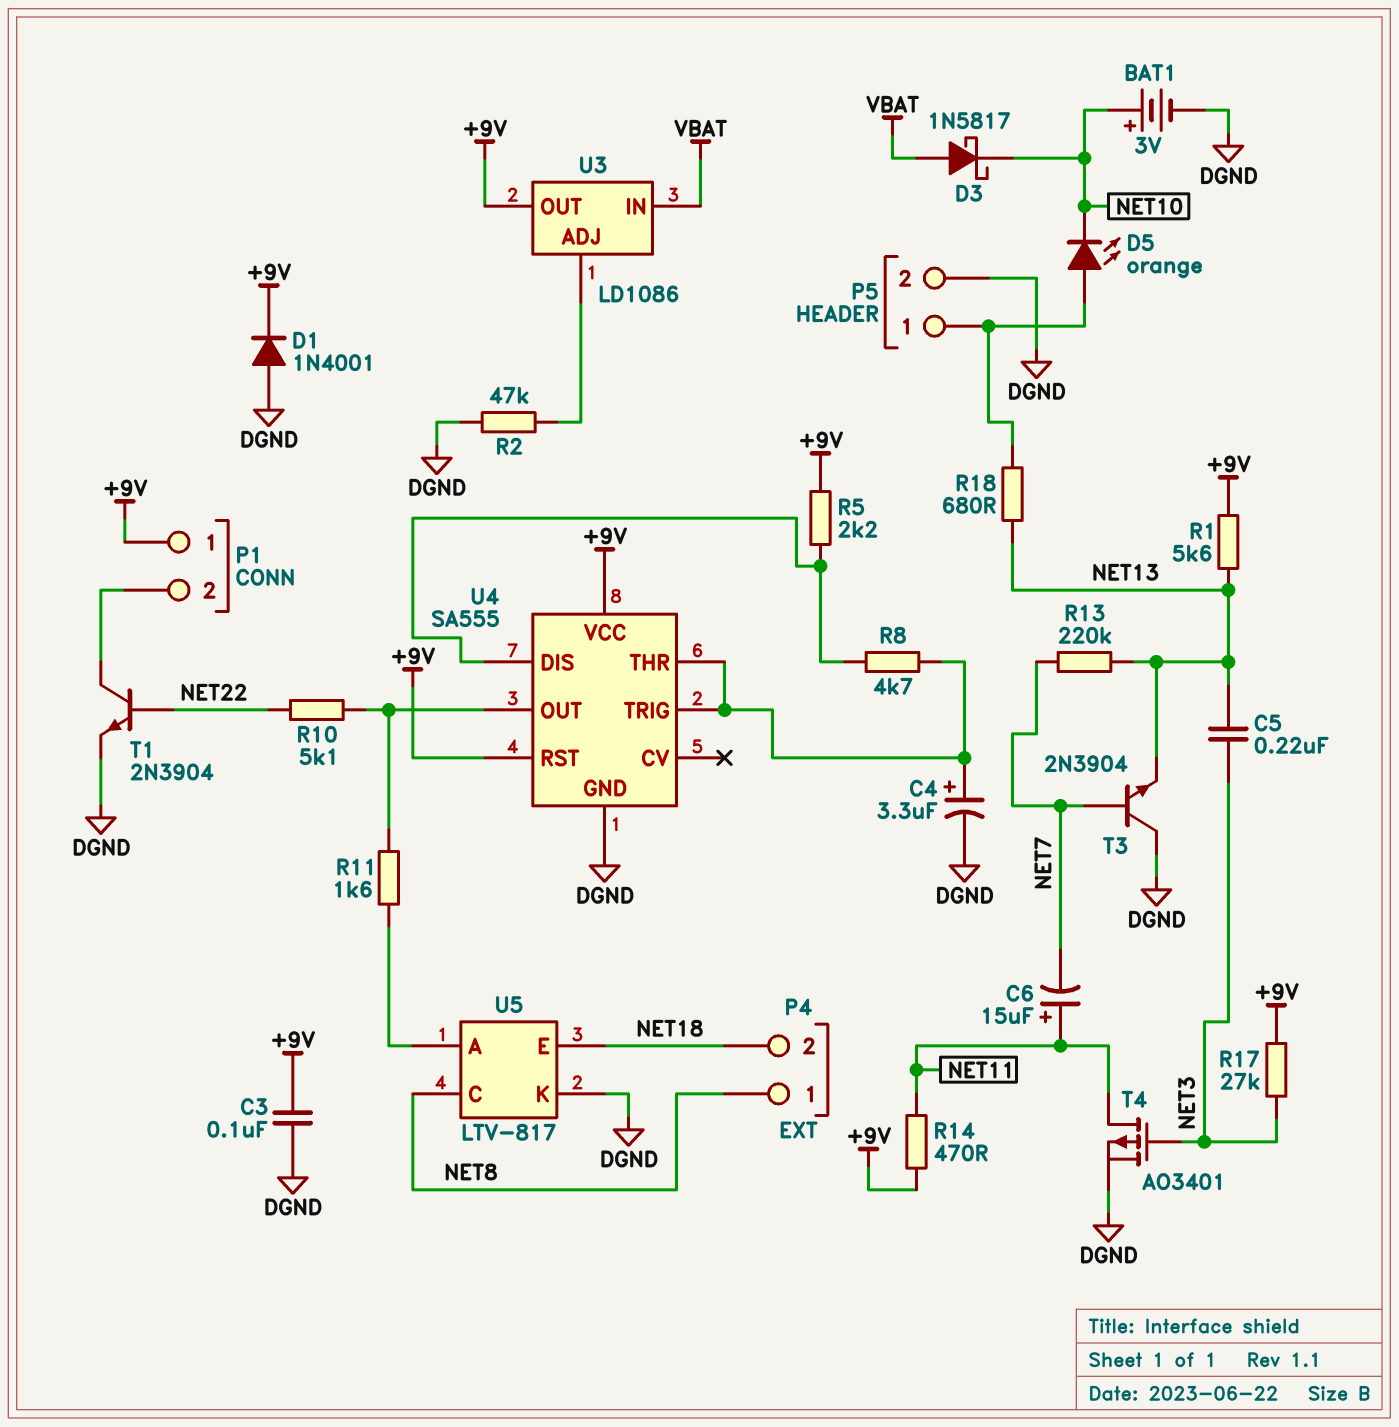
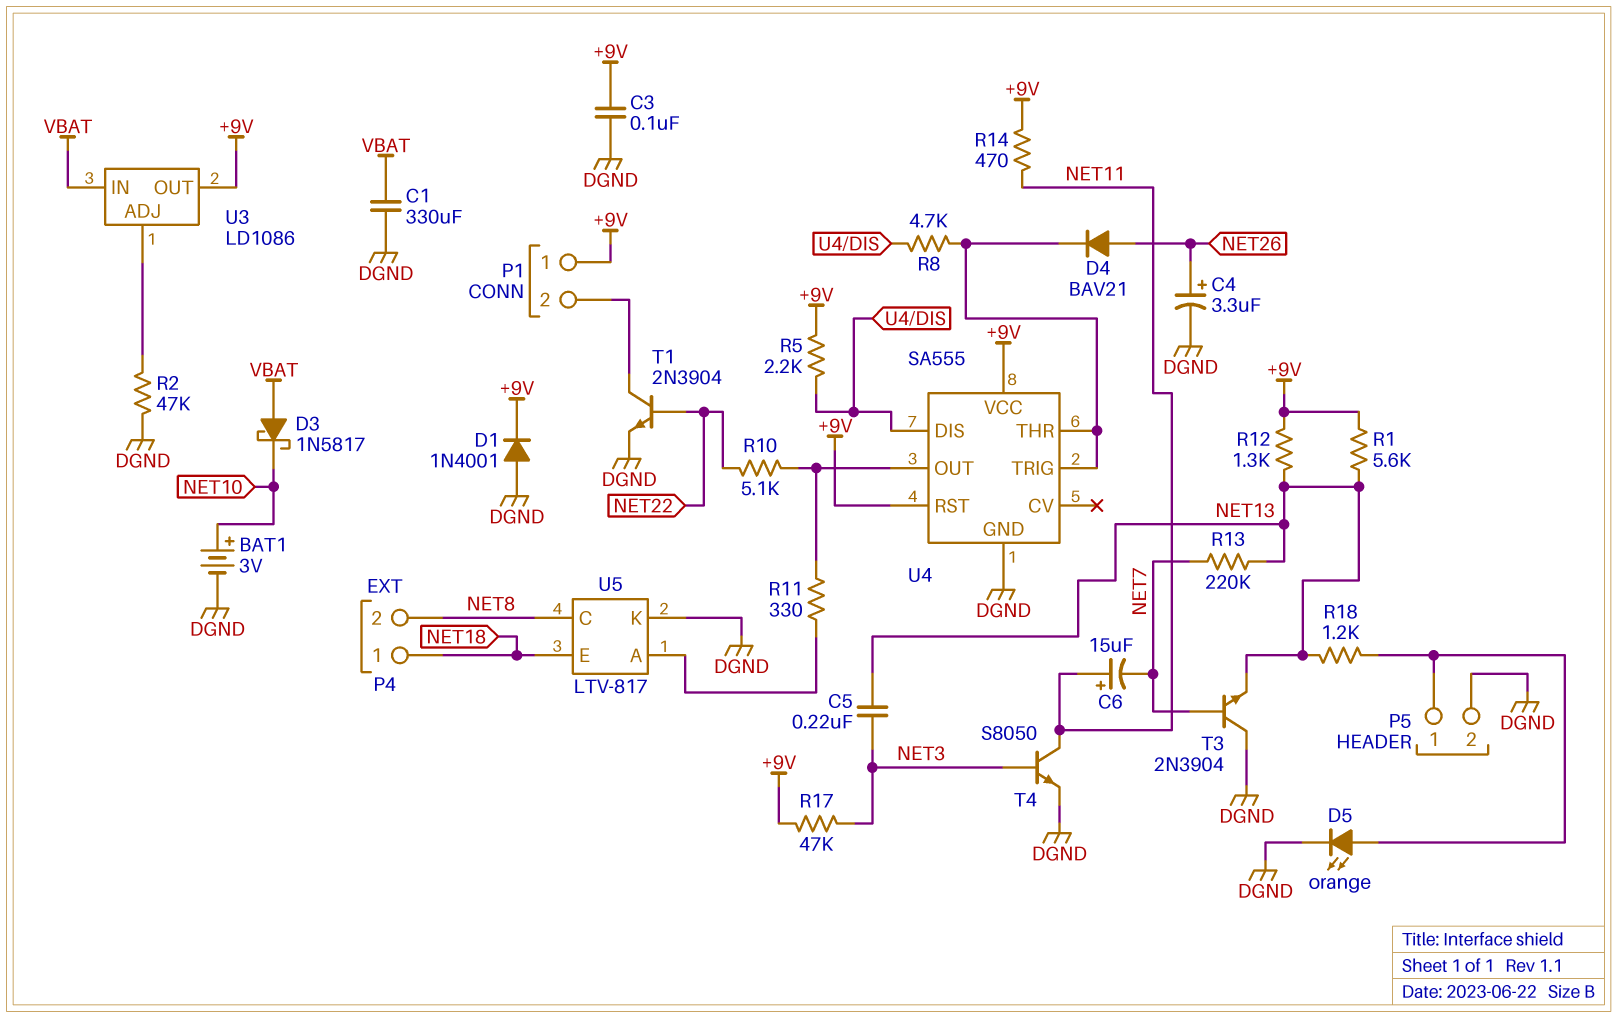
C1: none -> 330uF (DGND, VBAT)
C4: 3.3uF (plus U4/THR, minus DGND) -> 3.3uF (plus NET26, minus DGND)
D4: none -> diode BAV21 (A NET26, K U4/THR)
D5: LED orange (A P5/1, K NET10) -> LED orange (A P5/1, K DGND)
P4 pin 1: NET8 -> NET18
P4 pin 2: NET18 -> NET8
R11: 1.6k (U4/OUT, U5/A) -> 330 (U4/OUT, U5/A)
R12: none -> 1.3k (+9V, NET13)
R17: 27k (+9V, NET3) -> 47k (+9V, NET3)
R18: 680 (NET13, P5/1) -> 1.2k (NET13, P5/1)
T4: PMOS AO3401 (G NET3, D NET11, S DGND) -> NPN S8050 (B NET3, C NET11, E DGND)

####################

_PROBLEM TO SOLVE_
Whenever the string "DGND" shows up on a line of the listing, copy that line.

_OUTPUT_
C1: none -> 330uF (DGND, VBAT)
C4: 3.3uF (plus U4/THR, minus DGND) -> 3.3uF (plus NET26, minus DGND)
D5: LED orange (A P5/1, K NET10) -> LED orange (A P5/1, K DGND)
T4: PMOS AO3401 (G NET3, D NET11, S DGND) -> NPN S8050 (B NET3, C NET11, E DGND)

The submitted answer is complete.